* Task objective *
Copy out, word for word, every line from the one containing "coordinates (494, 256)." to the one containing "At what (x,y)", with both of those lines included.

* Input *
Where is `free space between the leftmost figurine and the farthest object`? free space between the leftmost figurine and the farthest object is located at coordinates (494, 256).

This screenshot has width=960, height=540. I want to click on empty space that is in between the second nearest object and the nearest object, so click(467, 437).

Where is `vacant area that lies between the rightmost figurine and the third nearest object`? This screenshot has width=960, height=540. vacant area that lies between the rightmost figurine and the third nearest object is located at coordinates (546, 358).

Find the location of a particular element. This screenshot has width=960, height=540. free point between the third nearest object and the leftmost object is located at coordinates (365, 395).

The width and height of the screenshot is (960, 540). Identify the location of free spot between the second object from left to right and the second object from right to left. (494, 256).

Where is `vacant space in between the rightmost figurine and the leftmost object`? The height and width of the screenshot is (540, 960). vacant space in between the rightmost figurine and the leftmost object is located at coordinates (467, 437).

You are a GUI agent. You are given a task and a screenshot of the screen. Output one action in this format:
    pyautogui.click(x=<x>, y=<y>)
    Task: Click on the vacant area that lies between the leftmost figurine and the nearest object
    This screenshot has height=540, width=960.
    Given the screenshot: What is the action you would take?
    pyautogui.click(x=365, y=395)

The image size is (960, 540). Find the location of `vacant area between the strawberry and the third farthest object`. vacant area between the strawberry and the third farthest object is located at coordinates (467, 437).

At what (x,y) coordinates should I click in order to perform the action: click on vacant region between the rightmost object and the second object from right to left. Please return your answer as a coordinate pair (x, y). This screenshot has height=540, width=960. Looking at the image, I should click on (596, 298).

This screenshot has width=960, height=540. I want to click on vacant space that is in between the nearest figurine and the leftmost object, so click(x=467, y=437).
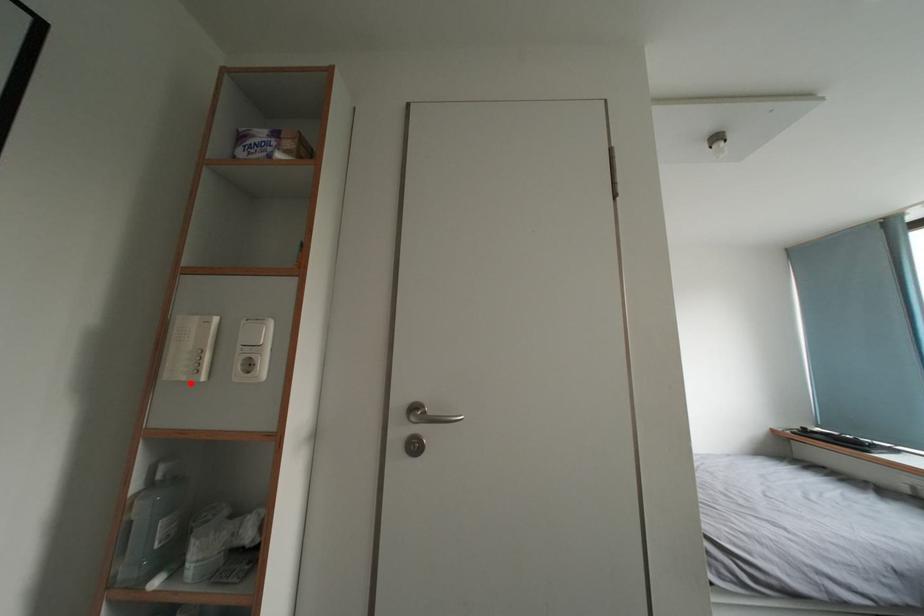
...
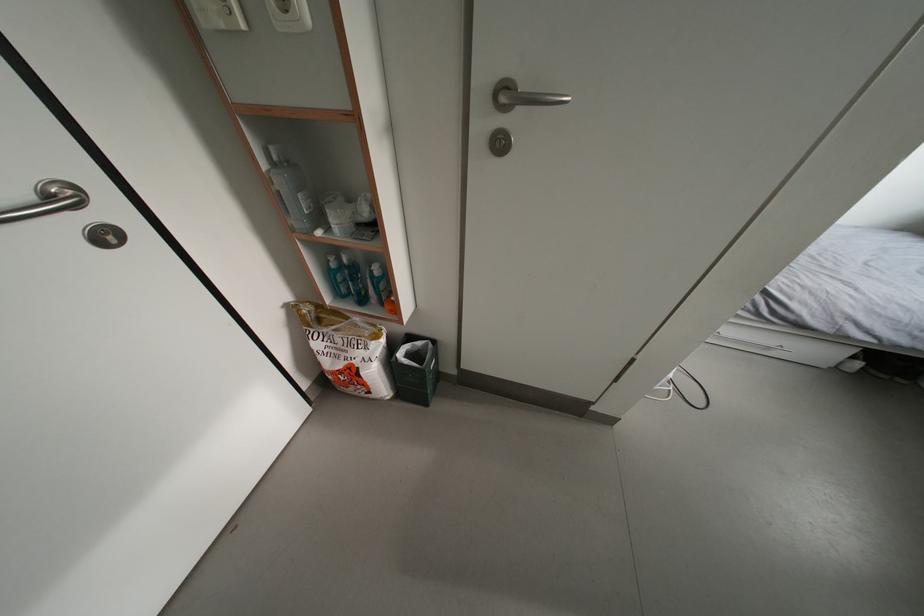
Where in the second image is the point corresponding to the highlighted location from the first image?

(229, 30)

* Written answer *
Where is `free space between the leftmost figurine and the farthest object`? free space between the leftmost figurine and the farthest object is located at coordinates (494, 256).

This screenshot has width=960, height=540. I want to click on empty space that is in between the second nearest object and the nearest object, so click(467, 437).

Where is `vacant area that lies between the rightmost figurine and the third nearest object`? This screenshot has width=960, height=540. vacant area that lies between the rightmost figurine and the third nearest object is located at coordinates (546, 358).

Find the location of a particular element. This screenshot has width=960, height=540. free point between the third nearest object and the leftmost object is located at coordinates (365, 395).

The width and height of the screenshot is (960, 540). Identify the location of free spot between the second object from left to right and the second object from right to left. (494, 256).

Where is `vacant space in between the rightmost figurine and the leftmost object`? The height and width of the screenshot is (540, 960). vacant space in between the rightmost figurine and the leftmost object is located at coordinates (467, 437).

You are a GUI agent. You are given a task and a screenshot of the screen. Output one action in this format:
    pyautogui.click(x=<x>, y=<y>)
    Task: Click on the vacant area that lies between the leftmost figurine and the nearest object
    This screenshot has height=540, width=960.
    Given the screenshot: What is the action you would take?
    pyautogui.click(x=365, y=395)

The image size is (960, 540). Find the location of `vacant area between the strawberry and the third farthest object`. vacant area between the strawberry and the third farthest object is located at coordinates (467, 437).

At what (x,y) coordinates should I click in order to perform the action: click on vacant region between the rightmost object and the second object from right to left. Please return your answer as a coordinate pair (x, y). This screenshot has height=540, width=960. Looking at the image, I should click on (596, 298).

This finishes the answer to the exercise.